TASK GOAL → Please pull out every line below that contains the string "time", copying each one in full.
---------- INPUT FOR THIS TASK ----------
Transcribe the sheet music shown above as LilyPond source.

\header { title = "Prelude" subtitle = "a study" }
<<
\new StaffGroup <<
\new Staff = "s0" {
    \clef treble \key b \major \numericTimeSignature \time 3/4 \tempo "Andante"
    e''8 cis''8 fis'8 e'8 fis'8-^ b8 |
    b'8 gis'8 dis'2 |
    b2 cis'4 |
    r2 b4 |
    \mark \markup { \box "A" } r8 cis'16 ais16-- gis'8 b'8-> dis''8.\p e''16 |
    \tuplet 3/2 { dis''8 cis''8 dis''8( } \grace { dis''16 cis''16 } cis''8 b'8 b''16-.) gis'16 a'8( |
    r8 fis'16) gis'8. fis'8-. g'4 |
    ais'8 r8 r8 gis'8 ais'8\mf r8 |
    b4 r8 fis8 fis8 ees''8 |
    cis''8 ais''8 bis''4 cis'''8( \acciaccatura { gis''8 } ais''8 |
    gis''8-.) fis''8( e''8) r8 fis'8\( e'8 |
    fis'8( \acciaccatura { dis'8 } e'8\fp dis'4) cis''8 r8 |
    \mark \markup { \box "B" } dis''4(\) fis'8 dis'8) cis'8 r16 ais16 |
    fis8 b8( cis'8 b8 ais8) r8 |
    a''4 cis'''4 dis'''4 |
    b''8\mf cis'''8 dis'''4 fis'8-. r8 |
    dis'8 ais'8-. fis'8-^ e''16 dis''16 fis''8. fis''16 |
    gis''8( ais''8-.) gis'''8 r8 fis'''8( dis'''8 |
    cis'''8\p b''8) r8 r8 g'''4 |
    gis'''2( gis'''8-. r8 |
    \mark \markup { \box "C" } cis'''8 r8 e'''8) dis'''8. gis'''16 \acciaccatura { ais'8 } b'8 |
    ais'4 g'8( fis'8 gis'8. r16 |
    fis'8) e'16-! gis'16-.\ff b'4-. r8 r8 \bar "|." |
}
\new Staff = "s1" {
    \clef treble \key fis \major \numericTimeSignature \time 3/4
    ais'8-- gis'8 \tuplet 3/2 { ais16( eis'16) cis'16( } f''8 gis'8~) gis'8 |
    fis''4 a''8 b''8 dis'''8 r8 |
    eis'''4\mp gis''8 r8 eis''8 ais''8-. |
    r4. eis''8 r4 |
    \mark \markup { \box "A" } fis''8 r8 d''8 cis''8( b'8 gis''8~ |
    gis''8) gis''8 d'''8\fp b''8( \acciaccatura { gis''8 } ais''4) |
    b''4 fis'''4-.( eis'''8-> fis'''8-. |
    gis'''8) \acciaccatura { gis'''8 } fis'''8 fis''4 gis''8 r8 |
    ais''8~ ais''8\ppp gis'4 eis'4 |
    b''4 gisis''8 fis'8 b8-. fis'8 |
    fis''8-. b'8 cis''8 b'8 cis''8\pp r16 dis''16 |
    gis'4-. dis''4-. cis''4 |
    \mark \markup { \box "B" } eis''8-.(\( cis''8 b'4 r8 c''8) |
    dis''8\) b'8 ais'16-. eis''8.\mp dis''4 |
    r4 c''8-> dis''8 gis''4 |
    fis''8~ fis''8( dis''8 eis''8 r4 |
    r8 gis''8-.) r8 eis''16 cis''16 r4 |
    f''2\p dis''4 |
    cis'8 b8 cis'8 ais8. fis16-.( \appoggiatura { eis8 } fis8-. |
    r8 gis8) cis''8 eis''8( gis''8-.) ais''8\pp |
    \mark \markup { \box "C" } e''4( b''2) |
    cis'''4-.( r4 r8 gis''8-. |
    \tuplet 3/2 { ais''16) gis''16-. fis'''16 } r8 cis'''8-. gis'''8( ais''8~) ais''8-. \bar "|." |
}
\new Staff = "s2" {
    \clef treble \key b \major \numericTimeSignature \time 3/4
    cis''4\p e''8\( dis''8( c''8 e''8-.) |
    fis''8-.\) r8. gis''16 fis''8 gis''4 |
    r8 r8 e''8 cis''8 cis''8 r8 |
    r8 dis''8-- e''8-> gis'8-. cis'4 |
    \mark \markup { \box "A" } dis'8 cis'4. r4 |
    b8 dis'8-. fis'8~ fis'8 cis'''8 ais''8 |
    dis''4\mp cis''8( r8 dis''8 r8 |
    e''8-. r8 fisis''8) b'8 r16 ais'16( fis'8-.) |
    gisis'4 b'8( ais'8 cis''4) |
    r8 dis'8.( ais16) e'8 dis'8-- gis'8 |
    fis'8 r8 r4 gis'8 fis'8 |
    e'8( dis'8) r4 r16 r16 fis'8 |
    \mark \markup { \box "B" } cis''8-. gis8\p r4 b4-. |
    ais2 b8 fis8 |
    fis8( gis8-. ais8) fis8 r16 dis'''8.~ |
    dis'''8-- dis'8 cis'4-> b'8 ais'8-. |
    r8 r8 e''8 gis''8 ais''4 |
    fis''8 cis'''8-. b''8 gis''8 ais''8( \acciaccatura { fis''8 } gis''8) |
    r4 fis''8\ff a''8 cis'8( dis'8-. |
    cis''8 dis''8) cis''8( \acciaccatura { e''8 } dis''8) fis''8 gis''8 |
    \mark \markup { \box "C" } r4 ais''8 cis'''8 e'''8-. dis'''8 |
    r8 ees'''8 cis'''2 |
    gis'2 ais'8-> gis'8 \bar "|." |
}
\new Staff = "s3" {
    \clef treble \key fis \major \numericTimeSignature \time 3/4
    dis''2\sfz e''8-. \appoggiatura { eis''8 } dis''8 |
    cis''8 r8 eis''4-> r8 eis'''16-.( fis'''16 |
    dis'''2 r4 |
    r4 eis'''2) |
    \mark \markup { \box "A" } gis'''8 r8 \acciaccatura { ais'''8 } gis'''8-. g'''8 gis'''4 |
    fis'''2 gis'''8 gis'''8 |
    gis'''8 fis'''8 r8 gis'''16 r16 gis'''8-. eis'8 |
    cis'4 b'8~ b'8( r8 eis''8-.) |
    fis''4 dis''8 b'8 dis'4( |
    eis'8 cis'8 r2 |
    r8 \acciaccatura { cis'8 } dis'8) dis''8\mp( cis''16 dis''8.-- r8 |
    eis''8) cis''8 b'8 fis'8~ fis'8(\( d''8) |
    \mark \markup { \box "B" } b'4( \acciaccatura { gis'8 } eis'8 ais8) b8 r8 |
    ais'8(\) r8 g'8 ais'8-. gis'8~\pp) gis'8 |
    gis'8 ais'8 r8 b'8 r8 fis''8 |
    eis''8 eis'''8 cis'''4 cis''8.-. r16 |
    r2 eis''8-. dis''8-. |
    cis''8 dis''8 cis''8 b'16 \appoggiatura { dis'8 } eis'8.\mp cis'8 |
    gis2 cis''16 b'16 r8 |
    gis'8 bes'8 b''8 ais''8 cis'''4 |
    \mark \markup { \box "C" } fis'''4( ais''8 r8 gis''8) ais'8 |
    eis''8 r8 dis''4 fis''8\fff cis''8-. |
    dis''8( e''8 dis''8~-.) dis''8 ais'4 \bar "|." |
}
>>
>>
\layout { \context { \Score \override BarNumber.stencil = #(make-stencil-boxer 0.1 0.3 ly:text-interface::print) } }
----------
CORRECT ANSWER →
    \clef treble \key b \major \numericTimeSignature \time 3/4 \tempo "Andante"
    \clef treble \key fis \major \numericTimeSignature \time 3/4
    \clef treble \key b \major \numericTimeSignature \time 3/4
    \clef treble \key fis \major \numericTimeSignature \time 3/4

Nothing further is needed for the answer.